Action item -> Nothing but the lines below between the line holding "D110: diode (A AC2, K VEXT) -> none" and the line holding "C3: 2.2uF (plus", inclusive, should appear in the answer, each set down exactly.

- Opening Delimiter -

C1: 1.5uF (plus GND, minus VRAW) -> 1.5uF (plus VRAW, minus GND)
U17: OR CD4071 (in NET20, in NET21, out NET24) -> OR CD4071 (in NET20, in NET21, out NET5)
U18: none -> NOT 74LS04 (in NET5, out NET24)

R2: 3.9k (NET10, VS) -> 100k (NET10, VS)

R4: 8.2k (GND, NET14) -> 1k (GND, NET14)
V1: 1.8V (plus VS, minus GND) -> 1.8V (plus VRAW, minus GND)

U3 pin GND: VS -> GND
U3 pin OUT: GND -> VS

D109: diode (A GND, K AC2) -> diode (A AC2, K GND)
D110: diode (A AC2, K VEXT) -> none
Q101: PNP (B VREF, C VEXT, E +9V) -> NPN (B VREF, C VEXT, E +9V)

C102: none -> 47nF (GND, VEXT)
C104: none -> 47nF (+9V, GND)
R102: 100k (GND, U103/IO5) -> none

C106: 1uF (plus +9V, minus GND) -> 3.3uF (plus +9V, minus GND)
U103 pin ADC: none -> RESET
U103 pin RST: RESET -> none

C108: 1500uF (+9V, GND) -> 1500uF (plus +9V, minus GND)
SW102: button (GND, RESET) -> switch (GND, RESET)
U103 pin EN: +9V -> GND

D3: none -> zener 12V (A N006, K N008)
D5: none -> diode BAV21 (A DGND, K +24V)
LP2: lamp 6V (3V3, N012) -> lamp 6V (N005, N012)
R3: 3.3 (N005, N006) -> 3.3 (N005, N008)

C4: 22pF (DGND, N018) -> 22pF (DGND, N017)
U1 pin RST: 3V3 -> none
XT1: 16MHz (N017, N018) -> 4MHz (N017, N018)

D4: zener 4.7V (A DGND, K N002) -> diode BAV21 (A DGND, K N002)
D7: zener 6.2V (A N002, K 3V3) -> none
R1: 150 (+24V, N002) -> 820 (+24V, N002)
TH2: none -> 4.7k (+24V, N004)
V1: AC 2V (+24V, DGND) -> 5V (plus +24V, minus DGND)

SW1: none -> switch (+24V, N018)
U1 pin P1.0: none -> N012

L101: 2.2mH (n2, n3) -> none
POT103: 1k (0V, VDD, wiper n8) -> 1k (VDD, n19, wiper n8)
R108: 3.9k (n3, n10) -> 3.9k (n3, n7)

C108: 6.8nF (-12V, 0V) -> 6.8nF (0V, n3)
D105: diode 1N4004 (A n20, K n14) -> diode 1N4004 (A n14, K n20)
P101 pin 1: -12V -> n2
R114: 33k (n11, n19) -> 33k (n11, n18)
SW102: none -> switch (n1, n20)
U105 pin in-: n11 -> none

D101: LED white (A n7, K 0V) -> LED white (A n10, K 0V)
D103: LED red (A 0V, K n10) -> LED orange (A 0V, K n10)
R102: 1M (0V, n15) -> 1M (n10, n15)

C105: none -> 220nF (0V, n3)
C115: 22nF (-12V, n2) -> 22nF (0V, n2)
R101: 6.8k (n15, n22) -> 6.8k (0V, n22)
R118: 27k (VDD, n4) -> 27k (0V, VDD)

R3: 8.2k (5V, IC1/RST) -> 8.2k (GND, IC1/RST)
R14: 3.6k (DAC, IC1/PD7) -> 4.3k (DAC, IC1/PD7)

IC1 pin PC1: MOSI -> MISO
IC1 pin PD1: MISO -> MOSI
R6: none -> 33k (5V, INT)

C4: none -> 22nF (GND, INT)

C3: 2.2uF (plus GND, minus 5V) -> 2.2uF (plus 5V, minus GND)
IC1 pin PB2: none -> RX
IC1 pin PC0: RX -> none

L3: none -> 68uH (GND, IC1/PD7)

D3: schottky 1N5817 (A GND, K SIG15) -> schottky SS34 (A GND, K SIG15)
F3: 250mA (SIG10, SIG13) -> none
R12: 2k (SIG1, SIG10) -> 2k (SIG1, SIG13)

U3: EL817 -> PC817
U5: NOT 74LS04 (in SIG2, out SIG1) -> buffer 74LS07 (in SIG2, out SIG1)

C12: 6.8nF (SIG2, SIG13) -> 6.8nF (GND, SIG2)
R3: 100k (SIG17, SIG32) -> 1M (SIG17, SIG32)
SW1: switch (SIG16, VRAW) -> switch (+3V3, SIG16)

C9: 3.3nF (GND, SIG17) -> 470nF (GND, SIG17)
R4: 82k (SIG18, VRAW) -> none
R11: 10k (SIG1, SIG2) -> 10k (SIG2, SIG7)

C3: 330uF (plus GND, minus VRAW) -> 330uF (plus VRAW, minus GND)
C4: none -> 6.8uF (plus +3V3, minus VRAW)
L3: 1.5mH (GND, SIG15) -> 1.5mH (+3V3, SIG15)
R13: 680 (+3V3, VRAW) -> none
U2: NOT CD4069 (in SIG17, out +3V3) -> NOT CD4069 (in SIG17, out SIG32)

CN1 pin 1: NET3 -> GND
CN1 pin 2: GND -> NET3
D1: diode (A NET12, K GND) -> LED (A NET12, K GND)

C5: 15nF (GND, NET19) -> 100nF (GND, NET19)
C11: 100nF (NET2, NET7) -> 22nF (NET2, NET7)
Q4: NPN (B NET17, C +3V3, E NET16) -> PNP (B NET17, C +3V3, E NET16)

- Closing Delimiter -

Solution to the problem ->
D110: diode (A AC2, K VEXT) -> none
Q101: PNP (B VREF, C VEXT, E +9V) -> NPN (B VREF, C VEXT, E +9V)

C102: none -> 47nF (GND, VEXT)
C104: none -> 47nF (+9V, GND)
R102: 100k (GND, U103/IO5) -> none

C106: 1uF (plus +9V, minus GND) -> 3.3uF (plus +9V, minus GND)
U103 pin ADC: none -> RESET
U103 pin RST: RESET -> none

C108: 1500uF (+9V, GND) -> 1500uF (plus +9V, minus GND)
SW102: button (GND, RESET) -> switch (GND, RESET)
U103 pin EN: +9V -> GND

D3: none -> zener 12V (A N006, K N008)
D5: none -> diode BAV21 (A DGND, K +24V)
LP2: lamp 6V (3V3, N012) -> lamp 6V (N005, N012)
R3: 3.3 (N005, N006) -> 3.3 (N005, N008)

C4: 22pF (DGND, N018) -> 22pF (DGND, N017)
U1 pin RST: 3V3 -> none
XT1: 16MHz (N017, N018) -> 4MHz (N017, N018)

D4: zener 4.7V (A DGND, K N002) -> diode BAV21 (A DGND, K N002)
D7: zener 6.2V (A N002, K 3V3) -> none
R1: 150 (+24V, N002) -> 820 (+24V, N002)
TH2: none -> 4.7k (+24V, N004)
V1: AC 2V (+24V, DGND) -> 5V (plus +24V, minus DGND)

SW1: none -> switch (+24V, N018)
U1 pin P1.0: none -> N012

L101: 2.2mH (n2, n3) -> none
POT103: 1k (0V, VDD, wiper n8) -> 1k (VDD, n19, wiper n8)
R108: 3.9k (n3, n10) -> 3.9k (n3, n7)

C108: 6.8nF (-12V, 0V) -> 6.8nF (0V, n3)
D105: diode 1N4004 (A n20, K n14) -> diode 1N4004 (A n14, K n20)
P101 pin 1: -12V -> n2
R114: 33k (n11, n19) -> 33k (n11, n18)
SW102: none -> switch (n1, n20)
U105 pin in-: n11 -> none

D101: LED white (A n7, K 0V) -> LED white (A n10, K 0V)
D103: LED red (A 0V, K n10) -> LED orange (A 0V, K n10)
R102: 1M (0V, n15) -> 1M (n10, n15)

C105: none -> 220nF (0V, n3)
C115: 22nF (-12V, n2) -> 22nF (0V, n2)
R101: 6.8k (n15, n22) -> 6.8k (0V, n22)
R118: 27k (VDD, n4) -> 27k (0V, VDD)

R3: 8.2k (5V, IC1/RST) -> 8.2k (GND, IC1/RST)
R14: 3.6k (DAC, IC1/PD7) -> 4.3k (DAC, IC1/PD7)

IC1 pin PC1: MOSI -> MISO
IC1 pin PD1: MISO -> MOSI
R6: none -> 33k (5V, INT)

C4: none -> 22nF (GND, INT)

C3: 2.2uF (plus GND, minus 5V) -> 2.2uF (plus 5V, minus GND)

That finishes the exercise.